EXERCISE DATA
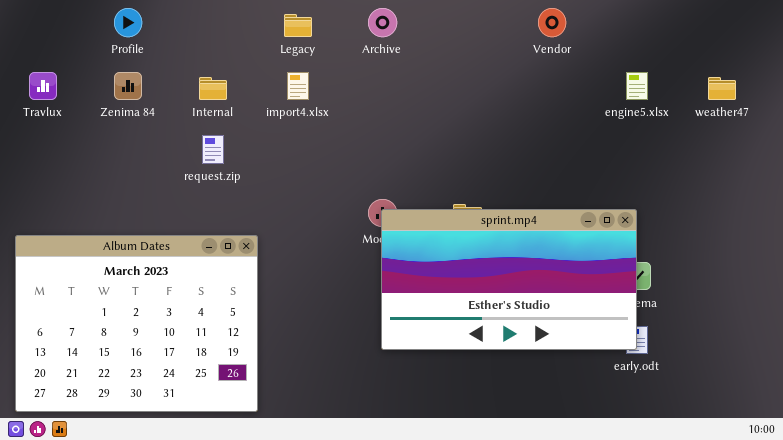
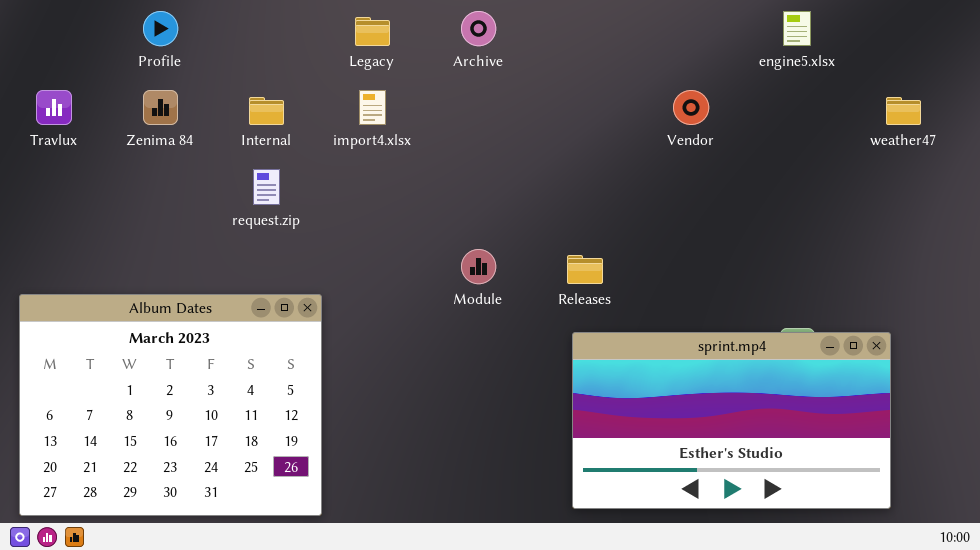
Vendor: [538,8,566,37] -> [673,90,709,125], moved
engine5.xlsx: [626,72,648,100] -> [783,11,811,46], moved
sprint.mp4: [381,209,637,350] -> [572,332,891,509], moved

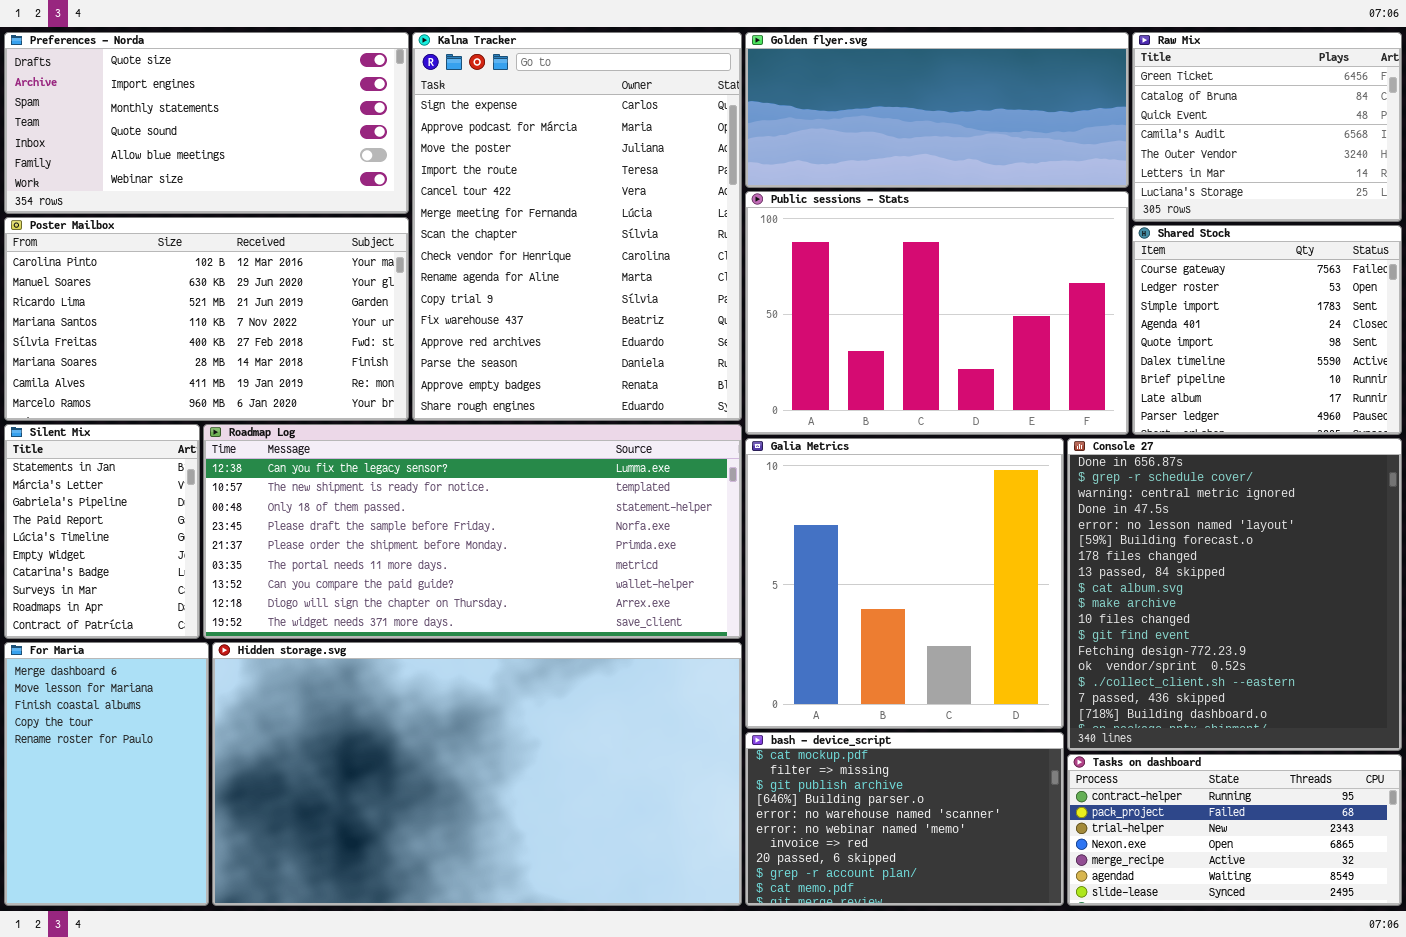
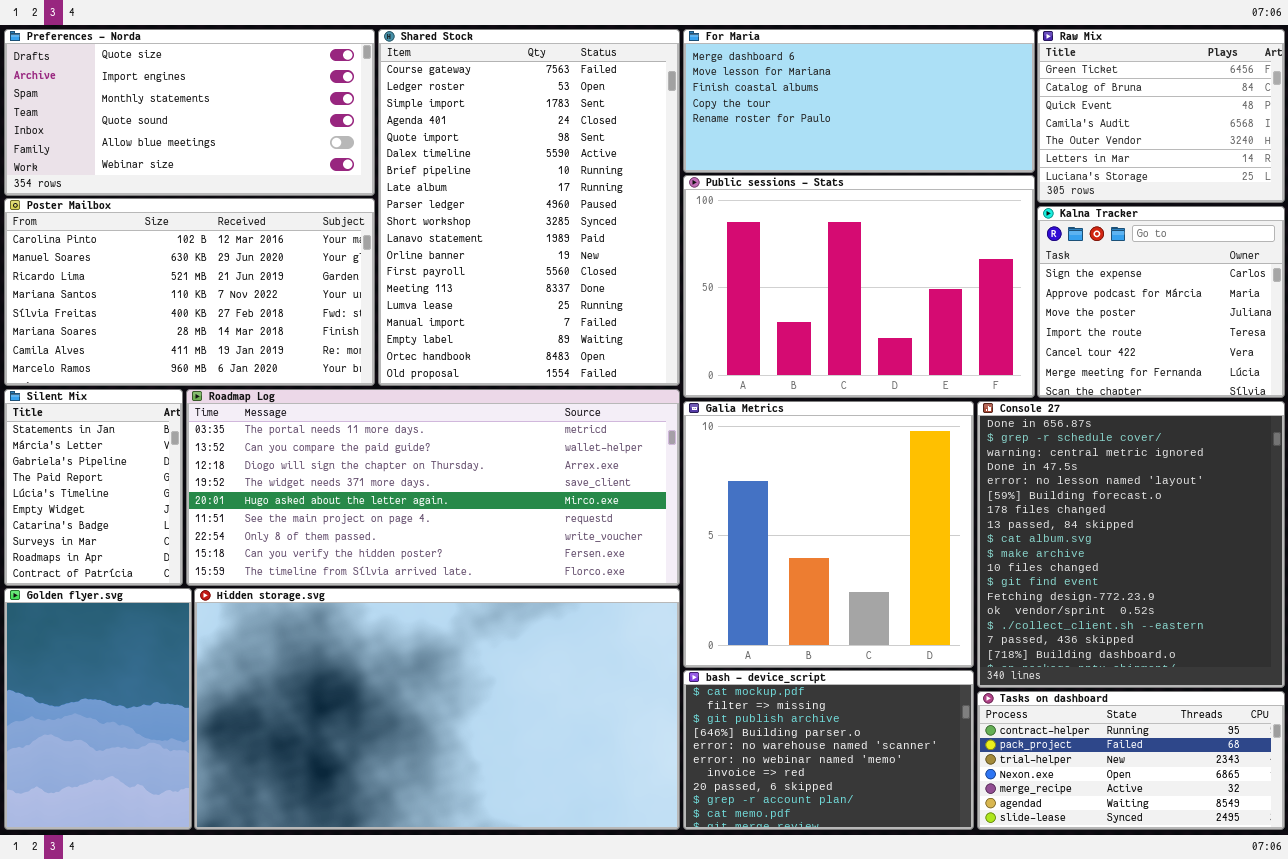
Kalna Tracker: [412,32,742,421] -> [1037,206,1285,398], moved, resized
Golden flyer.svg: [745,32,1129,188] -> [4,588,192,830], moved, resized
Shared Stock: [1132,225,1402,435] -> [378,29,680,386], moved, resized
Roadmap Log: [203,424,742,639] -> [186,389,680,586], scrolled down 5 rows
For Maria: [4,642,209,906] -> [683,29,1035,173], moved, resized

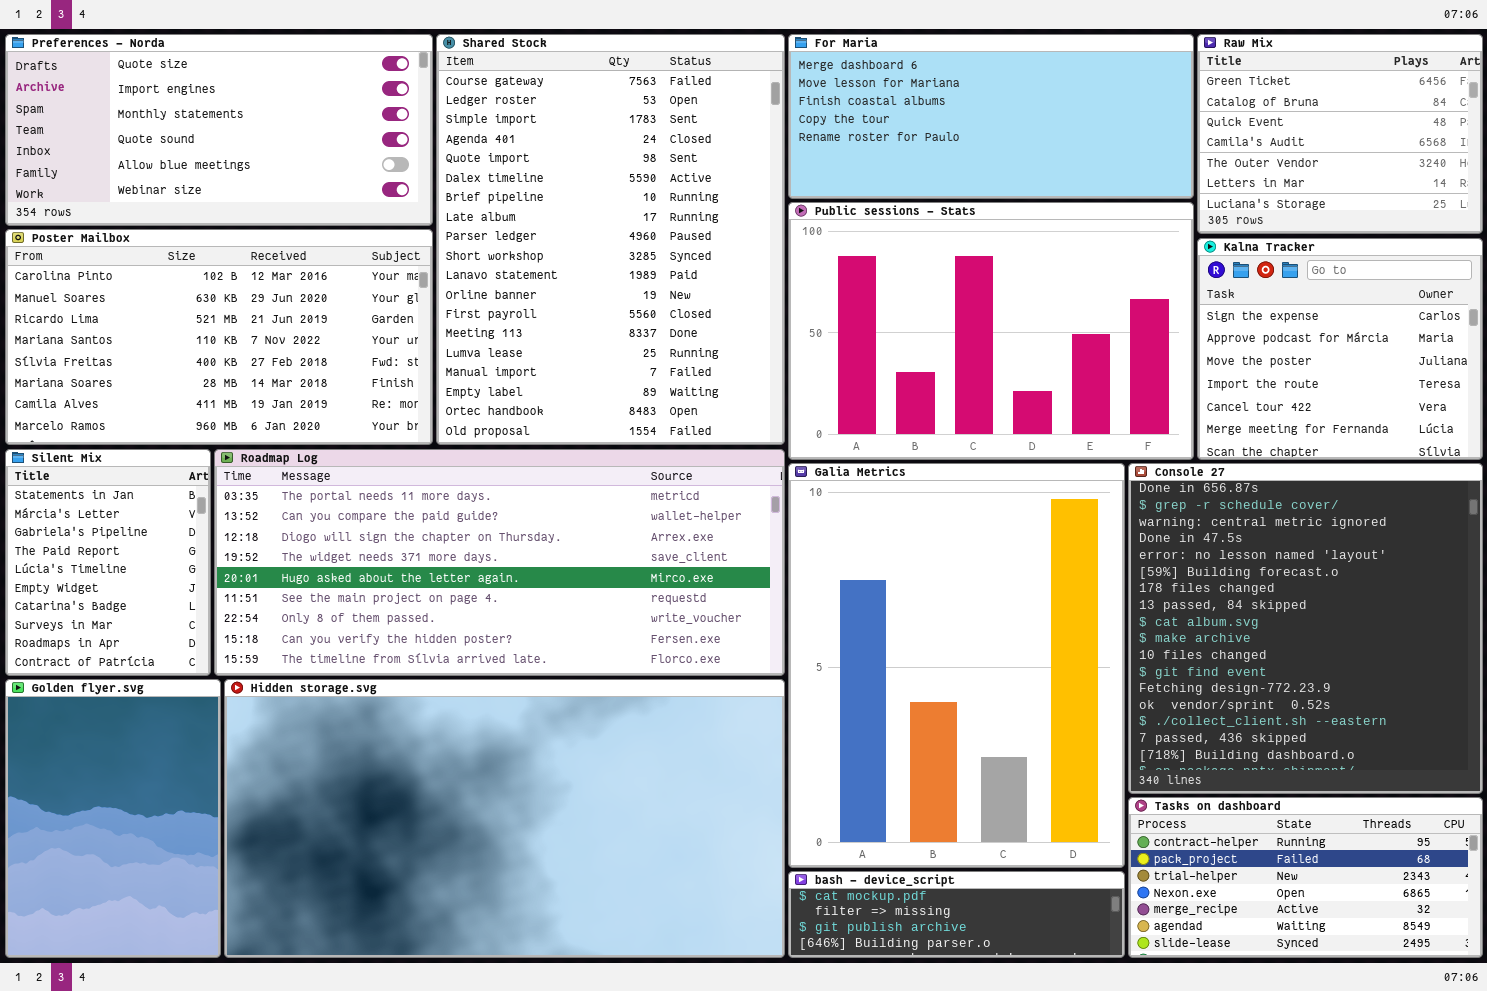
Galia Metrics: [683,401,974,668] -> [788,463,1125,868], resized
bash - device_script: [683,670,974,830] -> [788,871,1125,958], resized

PROBLEM TO WORK ON
Copy whichever lines in the listing above contain the word "moved".

THE ANSWER
Vendor: [538,8,566,37] -> [673,90,709,125], moved
engine5.xlsx: [626,72,648,100] -> [783,11,811,46], moved
sprint.mp4: [381,209,637,350] -> [572,332,891,509], moved
Kalna Tracker: [412,32,742,421] -> [1037,206,1285,398], moved, resized
Golden flyer.svg: [745,32,1129,188] -> [4,588,192,830], moved, resized
Shared Stock: [1132,225,1402,435] -> [378,29,680,386], moved, resized
For Maria: [4,642,209,906] -> [683,29,1035,173], moved, resized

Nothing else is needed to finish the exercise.